== Set exercise ==
Rewrite the material from the line with "blotter [244, 1051]" to the line with "tilled [879, 289]", swapping "word" for "term" and leaving everything else in those lines unchanged.

== Task inputs ==
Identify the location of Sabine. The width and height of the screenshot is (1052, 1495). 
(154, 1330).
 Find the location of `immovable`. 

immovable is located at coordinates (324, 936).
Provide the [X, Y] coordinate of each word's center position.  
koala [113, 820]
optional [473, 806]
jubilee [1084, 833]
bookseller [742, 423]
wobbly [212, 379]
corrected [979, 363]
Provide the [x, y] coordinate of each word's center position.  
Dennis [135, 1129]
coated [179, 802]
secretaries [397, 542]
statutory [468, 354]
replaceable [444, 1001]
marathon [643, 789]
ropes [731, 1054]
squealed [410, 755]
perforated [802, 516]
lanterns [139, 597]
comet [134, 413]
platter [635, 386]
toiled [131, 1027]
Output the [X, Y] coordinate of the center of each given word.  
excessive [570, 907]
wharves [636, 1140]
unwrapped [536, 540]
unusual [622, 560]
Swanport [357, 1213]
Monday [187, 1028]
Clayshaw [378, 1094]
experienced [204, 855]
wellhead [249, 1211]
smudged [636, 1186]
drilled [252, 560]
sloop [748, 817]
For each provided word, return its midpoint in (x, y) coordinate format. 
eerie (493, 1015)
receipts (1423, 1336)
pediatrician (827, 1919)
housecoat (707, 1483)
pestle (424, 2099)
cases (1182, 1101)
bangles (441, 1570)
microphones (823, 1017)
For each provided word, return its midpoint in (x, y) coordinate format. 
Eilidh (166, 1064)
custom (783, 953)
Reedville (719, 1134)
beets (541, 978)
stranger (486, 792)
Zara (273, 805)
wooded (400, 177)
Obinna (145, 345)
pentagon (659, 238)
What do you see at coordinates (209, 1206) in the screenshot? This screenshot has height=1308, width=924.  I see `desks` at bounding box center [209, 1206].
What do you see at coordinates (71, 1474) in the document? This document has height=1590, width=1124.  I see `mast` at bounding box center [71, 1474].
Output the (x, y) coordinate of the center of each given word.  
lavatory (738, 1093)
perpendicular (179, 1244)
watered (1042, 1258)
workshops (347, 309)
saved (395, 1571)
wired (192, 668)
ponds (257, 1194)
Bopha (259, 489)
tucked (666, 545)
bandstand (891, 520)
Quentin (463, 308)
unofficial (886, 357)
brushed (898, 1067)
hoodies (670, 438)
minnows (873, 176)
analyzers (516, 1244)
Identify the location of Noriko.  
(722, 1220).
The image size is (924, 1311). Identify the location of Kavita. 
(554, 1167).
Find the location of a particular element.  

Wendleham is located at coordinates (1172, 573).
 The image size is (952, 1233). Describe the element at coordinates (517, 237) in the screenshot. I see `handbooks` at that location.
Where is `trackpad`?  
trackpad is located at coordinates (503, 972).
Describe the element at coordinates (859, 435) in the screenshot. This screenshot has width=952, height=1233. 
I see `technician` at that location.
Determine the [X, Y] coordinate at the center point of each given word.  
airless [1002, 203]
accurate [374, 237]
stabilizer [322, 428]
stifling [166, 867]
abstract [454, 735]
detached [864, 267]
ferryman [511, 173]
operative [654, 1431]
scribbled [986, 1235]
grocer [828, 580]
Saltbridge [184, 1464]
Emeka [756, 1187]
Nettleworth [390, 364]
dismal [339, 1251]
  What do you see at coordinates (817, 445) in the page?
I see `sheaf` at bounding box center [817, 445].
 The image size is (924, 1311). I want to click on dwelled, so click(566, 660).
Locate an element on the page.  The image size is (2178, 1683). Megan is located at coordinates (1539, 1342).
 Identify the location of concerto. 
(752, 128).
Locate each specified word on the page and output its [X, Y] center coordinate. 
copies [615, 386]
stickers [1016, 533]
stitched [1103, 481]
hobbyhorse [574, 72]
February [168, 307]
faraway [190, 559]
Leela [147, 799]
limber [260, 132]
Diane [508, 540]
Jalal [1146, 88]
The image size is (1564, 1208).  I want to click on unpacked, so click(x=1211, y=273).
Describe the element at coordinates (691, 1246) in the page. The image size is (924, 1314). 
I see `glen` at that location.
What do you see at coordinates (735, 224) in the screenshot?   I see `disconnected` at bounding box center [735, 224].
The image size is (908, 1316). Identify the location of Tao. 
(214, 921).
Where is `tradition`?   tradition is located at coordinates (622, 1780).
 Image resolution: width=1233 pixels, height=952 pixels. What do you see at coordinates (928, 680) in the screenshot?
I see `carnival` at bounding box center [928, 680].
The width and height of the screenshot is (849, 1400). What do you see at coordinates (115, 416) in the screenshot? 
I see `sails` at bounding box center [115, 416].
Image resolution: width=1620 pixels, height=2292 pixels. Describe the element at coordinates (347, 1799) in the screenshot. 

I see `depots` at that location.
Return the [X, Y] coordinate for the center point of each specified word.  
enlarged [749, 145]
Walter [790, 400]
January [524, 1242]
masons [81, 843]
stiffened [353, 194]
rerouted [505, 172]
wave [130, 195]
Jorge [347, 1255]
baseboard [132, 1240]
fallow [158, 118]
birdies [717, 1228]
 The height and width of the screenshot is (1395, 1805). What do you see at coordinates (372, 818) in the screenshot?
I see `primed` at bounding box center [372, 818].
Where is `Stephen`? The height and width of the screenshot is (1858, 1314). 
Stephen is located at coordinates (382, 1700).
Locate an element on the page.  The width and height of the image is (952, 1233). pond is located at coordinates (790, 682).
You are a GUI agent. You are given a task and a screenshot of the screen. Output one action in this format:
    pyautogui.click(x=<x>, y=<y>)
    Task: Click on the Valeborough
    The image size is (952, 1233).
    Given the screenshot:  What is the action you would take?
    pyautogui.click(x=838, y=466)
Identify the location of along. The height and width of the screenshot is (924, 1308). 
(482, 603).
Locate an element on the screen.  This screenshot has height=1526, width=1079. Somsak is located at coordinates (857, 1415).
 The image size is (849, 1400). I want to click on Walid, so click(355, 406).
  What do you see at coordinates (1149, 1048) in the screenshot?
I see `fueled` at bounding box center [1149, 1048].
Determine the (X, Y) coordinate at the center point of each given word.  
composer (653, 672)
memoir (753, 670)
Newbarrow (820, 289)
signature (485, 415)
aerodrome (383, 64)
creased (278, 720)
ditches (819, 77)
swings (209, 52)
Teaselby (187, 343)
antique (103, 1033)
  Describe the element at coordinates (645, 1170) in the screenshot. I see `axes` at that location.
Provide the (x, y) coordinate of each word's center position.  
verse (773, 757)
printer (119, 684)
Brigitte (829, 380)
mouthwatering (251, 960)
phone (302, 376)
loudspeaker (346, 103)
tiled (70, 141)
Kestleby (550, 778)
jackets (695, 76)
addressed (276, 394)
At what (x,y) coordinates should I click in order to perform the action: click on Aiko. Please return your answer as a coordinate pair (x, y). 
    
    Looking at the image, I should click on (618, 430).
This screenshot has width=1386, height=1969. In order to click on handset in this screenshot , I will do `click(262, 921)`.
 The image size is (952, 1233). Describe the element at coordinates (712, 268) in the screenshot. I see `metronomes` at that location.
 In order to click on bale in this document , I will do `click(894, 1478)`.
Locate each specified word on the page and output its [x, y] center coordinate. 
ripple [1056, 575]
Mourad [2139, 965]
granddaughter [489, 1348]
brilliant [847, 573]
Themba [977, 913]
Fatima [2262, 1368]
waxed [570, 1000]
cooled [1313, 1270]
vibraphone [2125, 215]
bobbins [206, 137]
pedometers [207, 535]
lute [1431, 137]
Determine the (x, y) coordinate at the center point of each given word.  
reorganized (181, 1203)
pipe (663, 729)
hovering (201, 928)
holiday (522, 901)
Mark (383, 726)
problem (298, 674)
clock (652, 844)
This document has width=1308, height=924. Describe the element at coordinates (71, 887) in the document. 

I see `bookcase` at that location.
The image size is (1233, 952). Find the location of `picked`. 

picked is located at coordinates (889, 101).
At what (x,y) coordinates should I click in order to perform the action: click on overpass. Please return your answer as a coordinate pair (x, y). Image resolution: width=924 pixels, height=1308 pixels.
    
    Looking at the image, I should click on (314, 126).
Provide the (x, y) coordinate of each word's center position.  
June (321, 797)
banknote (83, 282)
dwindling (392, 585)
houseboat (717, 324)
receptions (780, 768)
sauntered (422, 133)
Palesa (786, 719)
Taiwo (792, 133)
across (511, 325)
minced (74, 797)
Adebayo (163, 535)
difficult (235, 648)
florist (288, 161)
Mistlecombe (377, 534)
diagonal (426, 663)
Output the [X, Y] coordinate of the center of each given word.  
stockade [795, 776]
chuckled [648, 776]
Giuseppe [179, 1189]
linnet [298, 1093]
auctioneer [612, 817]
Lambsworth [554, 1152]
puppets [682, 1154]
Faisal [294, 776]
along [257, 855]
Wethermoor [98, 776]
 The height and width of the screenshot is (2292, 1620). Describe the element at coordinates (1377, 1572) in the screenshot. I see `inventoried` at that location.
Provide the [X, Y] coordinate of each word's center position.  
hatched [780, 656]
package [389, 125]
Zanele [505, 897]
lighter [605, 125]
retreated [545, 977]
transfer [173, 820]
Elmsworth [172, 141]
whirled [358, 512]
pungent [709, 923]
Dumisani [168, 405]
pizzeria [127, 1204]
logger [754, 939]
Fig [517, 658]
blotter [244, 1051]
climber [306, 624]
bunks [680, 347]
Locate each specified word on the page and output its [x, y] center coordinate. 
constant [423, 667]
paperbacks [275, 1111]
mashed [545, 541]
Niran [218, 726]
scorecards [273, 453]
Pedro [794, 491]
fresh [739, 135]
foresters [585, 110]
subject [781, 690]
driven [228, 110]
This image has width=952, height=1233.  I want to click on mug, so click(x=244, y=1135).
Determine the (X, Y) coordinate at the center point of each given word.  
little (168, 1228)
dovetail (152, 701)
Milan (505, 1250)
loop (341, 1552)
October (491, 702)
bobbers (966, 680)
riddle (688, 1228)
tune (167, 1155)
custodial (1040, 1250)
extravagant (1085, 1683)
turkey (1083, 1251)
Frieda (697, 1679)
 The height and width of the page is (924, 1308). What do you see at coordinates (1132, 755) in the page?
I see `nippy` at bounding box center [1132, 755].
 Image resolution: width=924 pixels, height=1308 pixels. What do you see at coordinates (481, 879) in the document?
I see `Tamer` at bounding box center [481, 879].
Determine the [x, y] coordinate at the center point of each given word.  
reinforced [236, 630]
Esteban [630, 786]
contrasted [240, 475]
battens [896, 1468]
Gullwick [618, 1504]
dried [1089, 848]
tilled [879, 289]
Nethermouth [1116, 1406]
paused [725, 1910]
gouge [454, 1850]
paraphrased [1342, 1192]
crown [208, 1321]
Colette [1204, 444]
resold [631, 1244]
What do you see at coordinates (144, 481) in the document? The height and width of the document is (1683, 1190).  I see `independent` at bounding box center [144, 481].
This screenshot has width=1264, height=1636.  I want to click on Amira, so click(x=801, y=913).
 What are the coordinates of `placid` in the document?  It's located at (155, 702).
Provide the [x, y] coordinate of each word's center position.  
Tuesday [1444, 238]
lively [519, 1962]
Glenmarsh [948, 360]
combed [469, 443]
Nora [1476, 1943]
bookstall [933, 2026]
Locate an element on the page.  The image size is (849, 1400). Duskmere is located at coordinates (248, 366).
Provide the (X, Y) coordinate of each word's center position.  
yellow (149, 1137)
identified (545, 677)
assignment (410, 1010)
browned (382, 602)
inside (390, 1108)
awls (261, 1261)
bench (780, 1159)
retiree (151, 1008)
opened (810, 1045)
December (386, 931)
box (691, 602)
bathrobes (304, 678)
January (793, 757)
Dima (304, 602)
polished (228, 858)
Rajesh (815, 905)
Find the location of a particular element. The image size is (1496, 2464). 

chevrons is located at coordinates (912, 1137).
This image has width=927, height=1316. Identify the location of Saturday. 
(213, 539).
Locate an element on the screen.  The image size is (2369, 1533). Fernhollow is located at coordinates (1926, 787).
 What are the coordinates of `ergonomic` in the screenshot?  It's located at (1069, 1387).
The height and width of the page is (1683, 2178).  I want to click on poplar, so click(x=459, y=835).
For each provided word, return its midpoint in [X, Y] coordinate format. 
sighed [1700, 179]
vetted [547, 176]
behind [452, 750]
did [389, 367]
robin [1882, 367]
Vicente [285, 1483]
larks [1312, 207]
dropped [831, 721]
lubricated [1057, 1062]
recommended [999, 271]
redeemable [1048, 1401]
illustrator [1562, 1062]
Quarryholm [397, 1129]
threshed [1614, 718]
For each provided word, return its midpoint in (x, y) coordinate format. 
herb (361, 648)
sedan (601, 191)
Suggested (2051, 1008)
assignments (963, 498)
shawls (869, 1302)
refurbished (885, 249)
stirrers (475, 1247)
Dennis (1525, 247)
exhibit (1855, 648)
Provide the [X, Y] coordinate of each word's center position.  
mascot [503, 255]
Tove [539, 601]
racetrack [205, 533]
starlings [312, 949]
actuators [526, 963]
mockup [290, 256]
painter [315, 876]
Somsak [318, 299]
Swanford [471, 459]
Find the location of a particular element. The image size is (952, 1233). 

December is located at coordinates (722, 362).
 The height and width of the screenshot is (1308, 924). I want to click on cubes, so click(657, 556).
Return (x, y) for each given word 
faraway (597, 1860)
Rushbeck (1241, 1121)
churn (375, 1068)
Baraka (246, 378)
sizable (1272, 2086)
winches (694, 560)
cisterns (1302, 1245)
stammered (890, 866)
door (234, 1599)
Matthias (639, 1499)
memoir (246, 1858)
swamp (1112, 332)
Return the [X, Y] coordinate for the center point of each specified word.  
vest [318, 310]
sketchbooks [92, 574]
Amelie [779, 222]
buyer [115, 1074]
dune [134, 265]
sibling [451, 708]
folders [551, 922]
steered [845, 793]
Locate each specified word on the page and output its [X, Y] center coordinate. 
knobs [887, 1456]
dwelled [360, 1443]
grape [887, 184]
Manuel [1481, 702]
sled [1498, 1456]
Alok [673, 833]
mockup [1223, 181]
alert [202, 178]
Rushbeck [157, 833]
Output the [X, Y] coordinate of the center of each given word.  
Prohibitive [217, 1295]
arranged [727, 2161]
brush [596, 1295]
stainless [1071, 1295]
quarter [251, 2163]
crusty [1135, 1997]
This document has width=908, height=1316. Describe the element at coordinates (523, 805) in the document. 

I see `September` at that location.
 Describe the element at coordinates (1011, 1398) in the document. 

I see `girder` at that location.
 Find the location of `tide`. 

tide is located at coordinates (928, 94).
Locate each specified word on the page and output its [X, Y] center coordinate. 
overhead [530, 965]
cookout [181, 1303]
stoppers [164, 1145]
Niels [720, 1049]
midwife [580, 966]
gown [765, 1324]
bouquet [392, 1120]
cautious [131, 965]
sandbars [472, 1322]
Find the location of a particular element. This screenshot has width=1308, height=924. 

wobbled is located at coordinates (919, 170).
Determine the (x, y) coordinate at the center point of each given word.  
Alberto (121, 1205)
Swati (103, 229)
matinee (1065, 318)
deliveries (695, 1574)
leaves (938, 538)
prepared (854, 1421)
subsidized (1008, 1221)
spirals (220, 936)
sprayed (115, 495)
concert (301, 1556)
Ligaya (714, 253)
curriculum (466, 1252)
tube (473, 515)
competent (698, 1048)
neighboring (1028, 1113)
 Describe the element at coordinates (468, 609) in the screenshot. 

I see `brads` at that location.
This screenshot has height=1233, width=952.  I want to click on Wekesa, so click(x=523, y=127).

== Worked solution ==
blotter [244, 1051]
climber [306, 624]
bunks [680, 347]
Locate each specified term on the page and output its [x, y] center coordinate. 
constant [423, 667]
paperbacks [275, 1111]
mashed [545, 541]
Niran [218, 726]
scorecards [273, 453]
Pedro [794, 491]
fresh [739, 135]
foresters [585, 110]
subject [781, 690]
driven [228, 110]
This image has width=952, height=1233.  I want to click on mug, so click(x=244, y=1135).
Determine the (X, Y) coordinate at the center point of each given term.  
little (168, 1228)
dovetail (152, 701)
Milan (505, 1250)
loop (341, 1552)
October (491, 702)
bobbers (966, 680)
riddle (688, 1228)
tune (167, 1155)
custodial (1040, 1250)
extravagant (1085, 1683)
turkey (1083, 1251)
Frieda (697, 1679)
 The height and width of the page is (924, 1308). What do you see at coordinates (1132, 755) in the page?
I see `nippy` at bounding box center [1132, 755].
 Image resolution: width=924 pixels, height=1308 pixels. What do you see at coordinates (481, 879) in the document?
I see `Tamer` at bounding box center [481, 879].
Determine the [x, y] coordinate at the center point of each given term.  
reinforced [236, 630]
Esteban [630, 786]
contrasted [240, 475]
battens [896, 1468]
Gullwick [618, 1504]
dried [1089, 848]
tilled [879, 289]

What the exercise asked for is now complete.